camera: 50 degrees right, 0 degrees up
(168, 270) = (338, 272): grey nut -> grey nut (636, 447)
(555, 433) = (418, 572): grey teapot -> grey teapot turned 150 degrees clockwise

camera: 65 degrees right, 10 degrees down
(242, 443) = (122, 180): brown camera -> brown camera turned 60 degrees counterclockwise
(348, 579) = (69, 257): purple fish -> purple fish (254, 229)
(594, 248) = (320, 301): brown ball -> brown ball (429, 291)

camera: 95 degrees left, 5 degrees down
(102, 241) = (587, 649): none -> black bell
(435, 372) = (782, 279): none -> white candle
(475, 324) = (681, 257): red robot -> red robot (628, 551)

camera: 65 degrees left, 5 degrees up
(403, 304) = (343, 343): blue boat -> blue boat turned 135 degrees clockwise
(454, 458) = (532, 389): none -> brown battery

# # # # # # #

Instructions to follow:
In this exercise, reproduce each line above exactly.

Response to this task:
camera: 50 degrees right, 0 degrees up
(168, 270) = (338, 272): grey nut -> grey nut (636, 447)
(555, 433) = (418, 572): grey teapot -> grey teapot turned 150 degrees clockwise

camera: 65 degrees right, 10 degrees down
(242, 443) = (122, 180): brown camera -> brown camera turned 60 degrees counterclockwise
(348, 579) = (69, 257): purple fish -> purple fish (254, 229)
(594, 248) = (320, 301): brown ball -> brown ball (429, 291)

camera: 95 degrees left, 5 degrees down
(102, 241) = (587, 649): none -> black bell
(435, 372) = (782, 279): none -> white candle
(475, 324) = (681, 257): red robot -> red robot (628, 551)

camera: 65 degrees left, 5 degrees up
(403, 304) = (343, 343): blue boat -> blue boat turned 135 degrees clockwise
(454, 458) = (532, 389): none -> brown battery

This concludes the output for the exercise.